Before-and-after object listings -
• • • • • • •

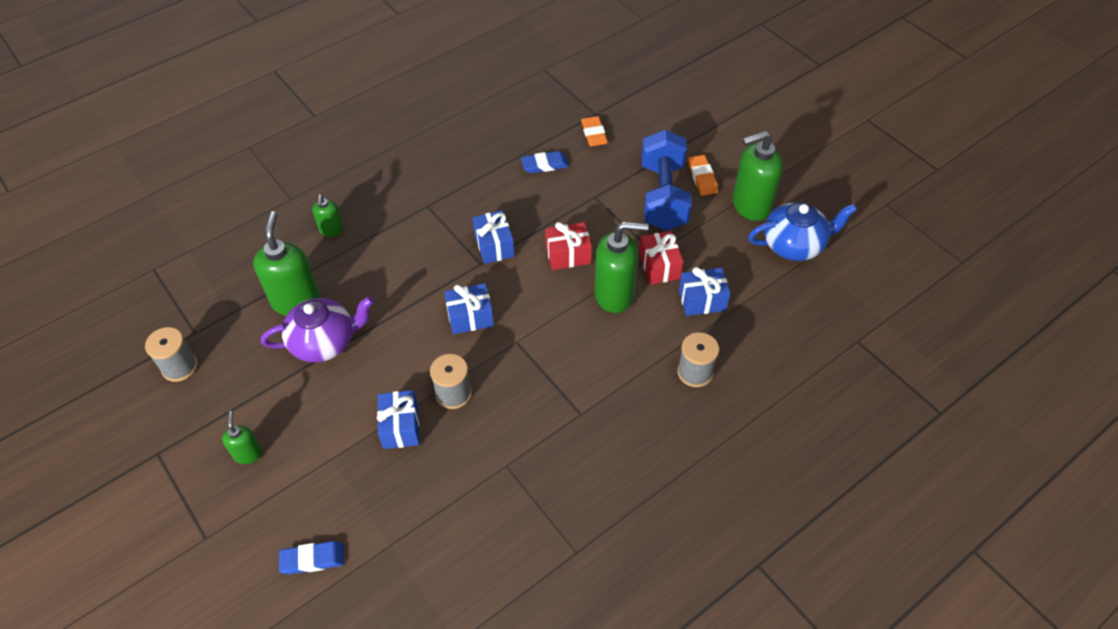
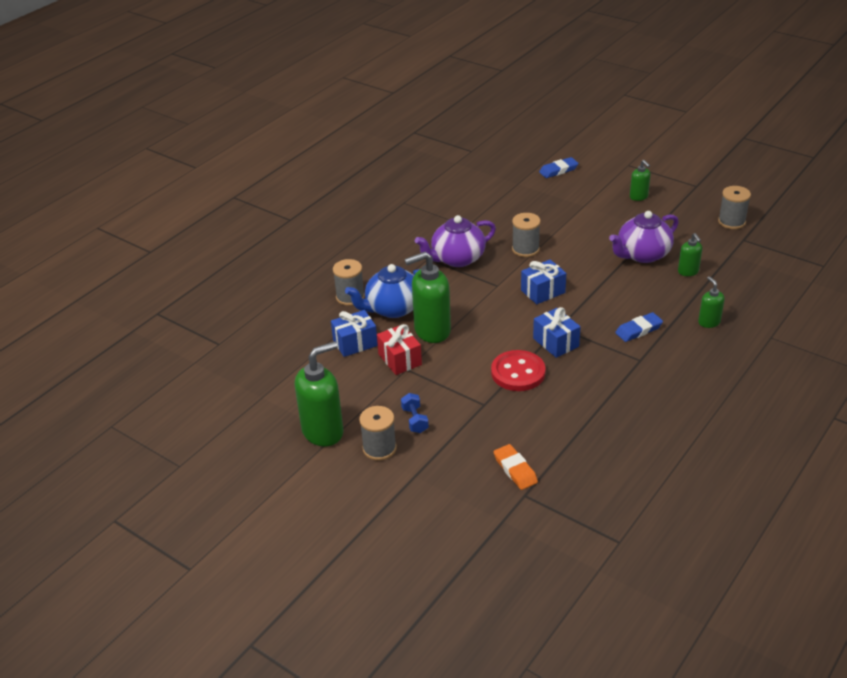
camera: 165 degrees right, 15 degrees down
green soap dispenser [253,211,320,316] -> green soap dispenser [678,233,702,276], size x0.52
blue gift [377,390,419,449] -> none
blue eraser [521,151,569,173] -> blue eraser moved to [615,312,663,342]
red gift [545,222,592,270] -> none
blue dumbbell [642,129,692,231] -> blue dumbbell [401,393,429,433], size x0.40
orange eraser [688,155,718,196] -> grey spool [359,406,397,461]
blue teapot [748,202,857,261] -> blue teapot moved to [345,264,420,318]
none -> purple teapot [415,215,496,267]
none -> red button [491,350,546,391]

• • • • • • •

What you should do - All lines from the one containing "blue dumbbell [642,129,692,231]" through the last line of the data, both included, are to be retyped exactly, and no other line belongs in the answer.

Worked solution -
blue dumbbell [642,129,692,231] -> blue dumbbell [401,393,429,433], size x0.40
orange eraser [688,155,718,196] -> grey spool [359,406,397,461]
blue teapot [748,202,857,261] -> blue teapot moved to [345,264,420,318]
none -> purple teapot [415,215,496,267]
none -> red button [491,350,546,391]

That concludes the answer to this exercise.